[What is required]:
Please restate each line of the data below exactly. Omit all images.
++++ Study material ++++
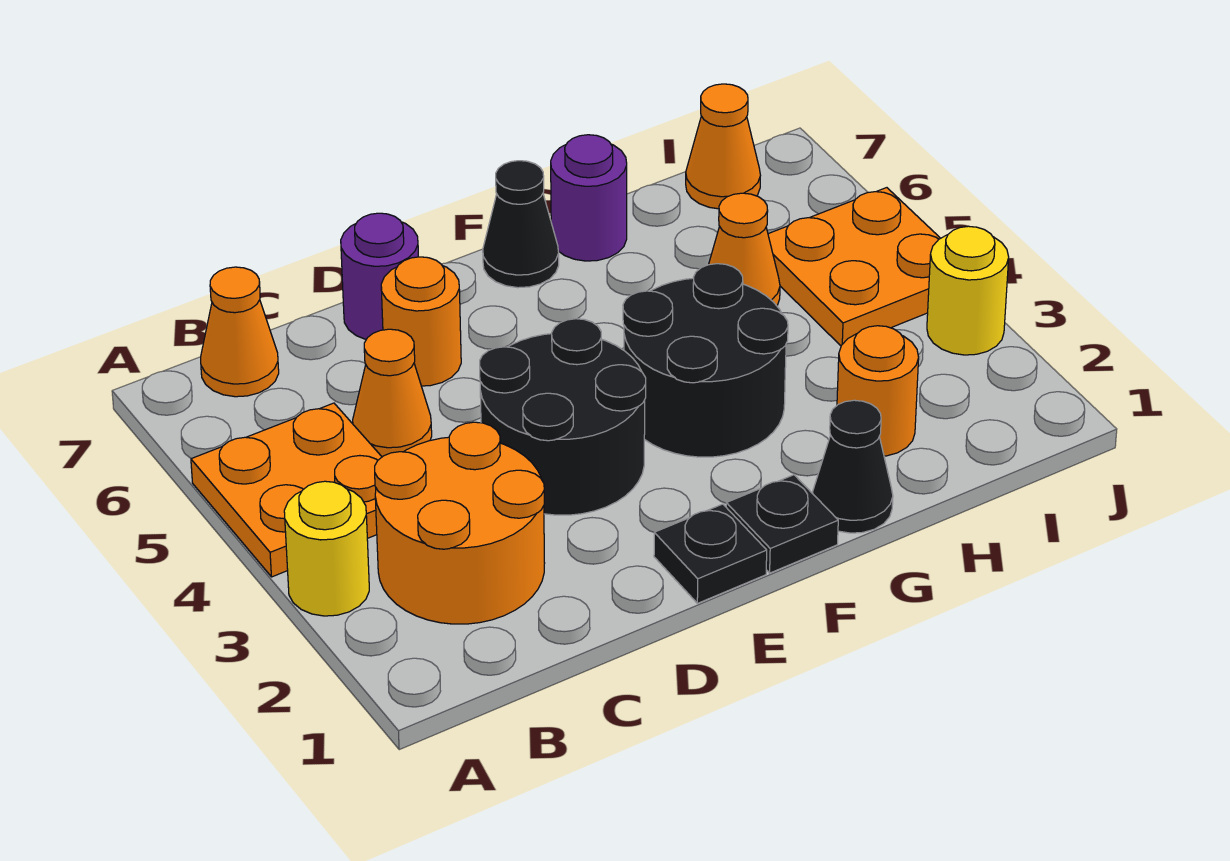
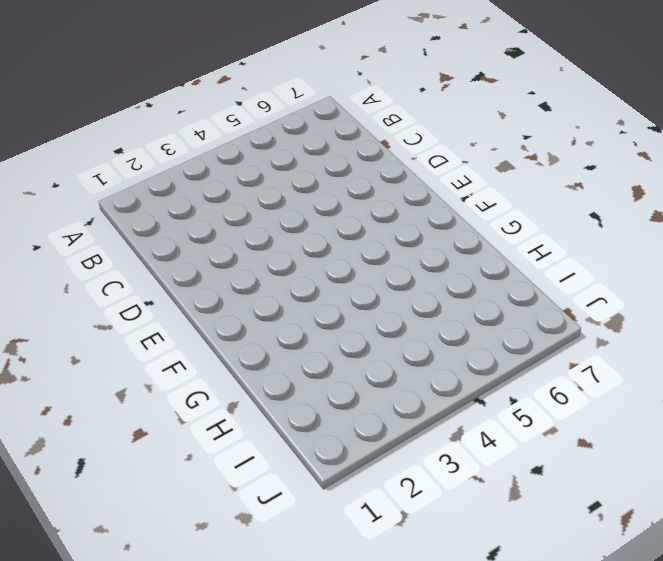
none -> yellow round brick A3 level 1
none -> orange plate A4:B5 level 1
none -> orange round brick B2:C3 level 1

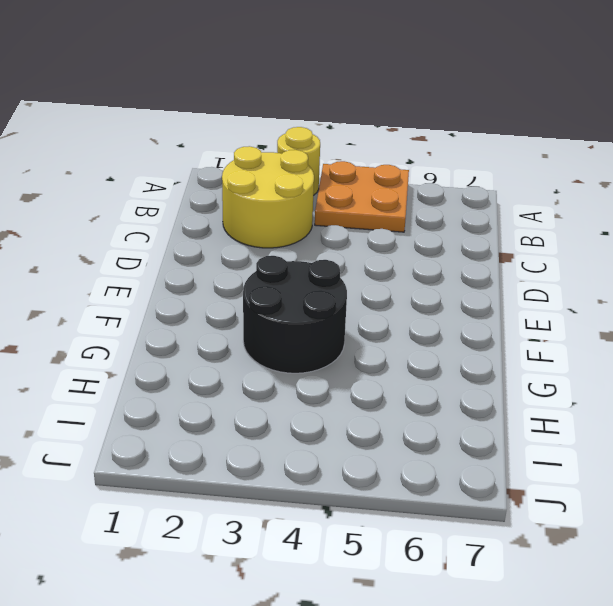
yellow round brick B2:C3 level 1 -> orange round brick B2:C3 level 1
none -> orange cone B7 level 1
none -> orange cone C5 level 1
none -> black round brick D3:E4 level 1

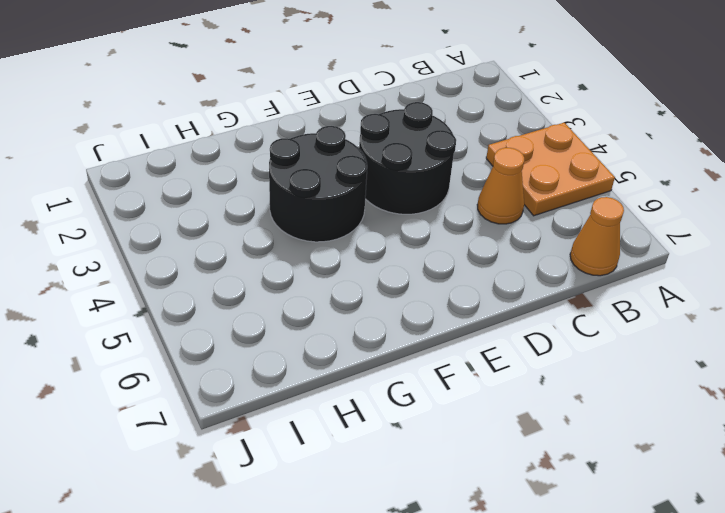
none -> yellow round brick A3 level 1
none -> orange round brick B2:C3 level 1
none -> orange round brick D6 level 1

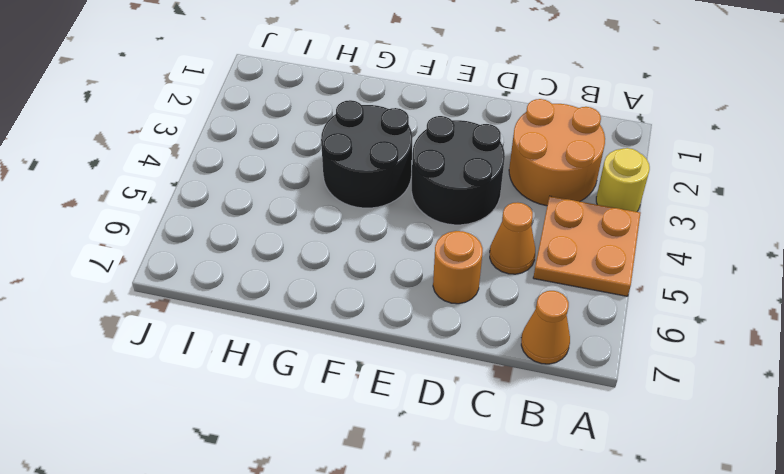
none -> purple round brick D7 level 1
none -> black plate E1 level 1
none -> black plate F1 level 1

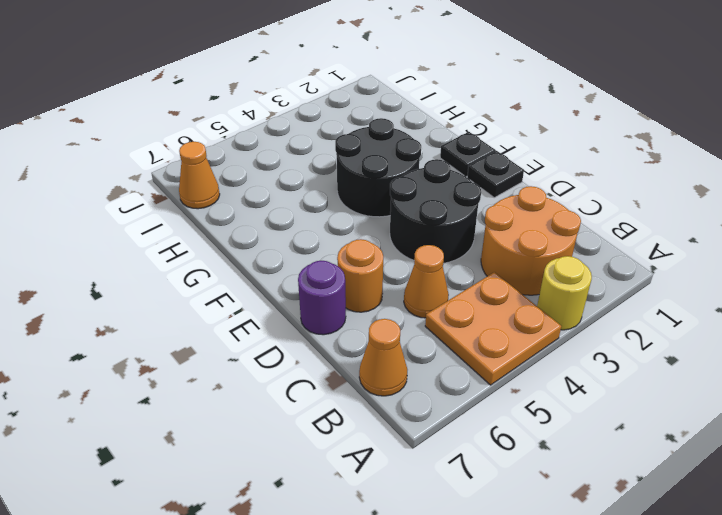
none -> black cone F7 level 1
none -> black cone G1 level 1
none -> purple round brick G7 level 1

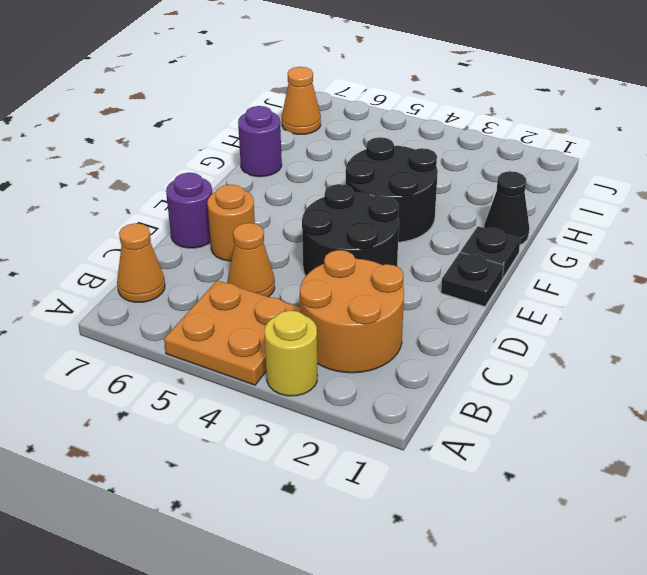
none -> black cone F7 level 1
none -> orange round brick H2 level 1
none -> orange cone H5 level 1

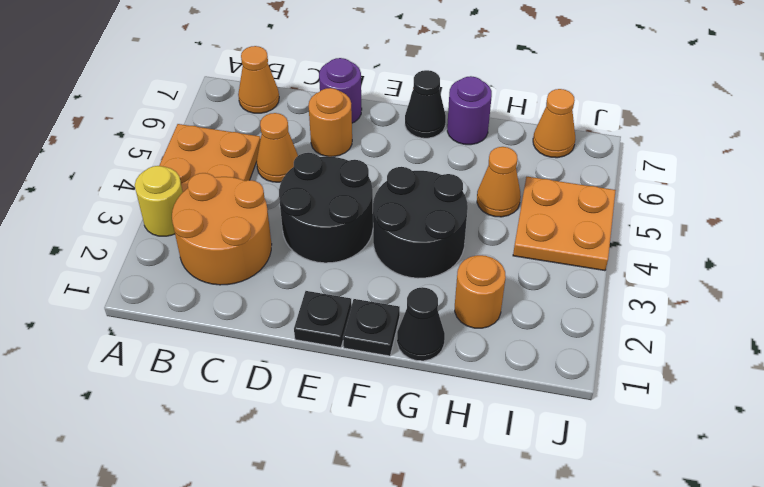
none -> yellow round brick J3 level 1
++++
[Result for this exercise]:
none -> yellow round brick A3 level 1
none -> orange plate A4:B5 level 1
none -> orange round brick B2:C3 level 1

yellow round brick B2:C3 level 1 -> orange round brick B2:C3 level 1
none -> orange cone B7 level 1
none -> orange cone C5 level 1
none -> black round brick D3:E4 level 1

none -> yellow round brick A3 level 1
none -> orange round brick B2:C3 level 1
none -> orange round brick D6 level 1

none -> purple round brick D7 level 1
none -> black plate E1 level 1
none -> black plate F1 level 1

none -> black cone F7 level 1
none -> black cone G1 level 1
none -> purple round brick G7 level 1

none -> black cone F7 level 1
none -> orange round brick H2 level 1
none -> orange cone H5 level 1

none -> yellow round brick J3 level 1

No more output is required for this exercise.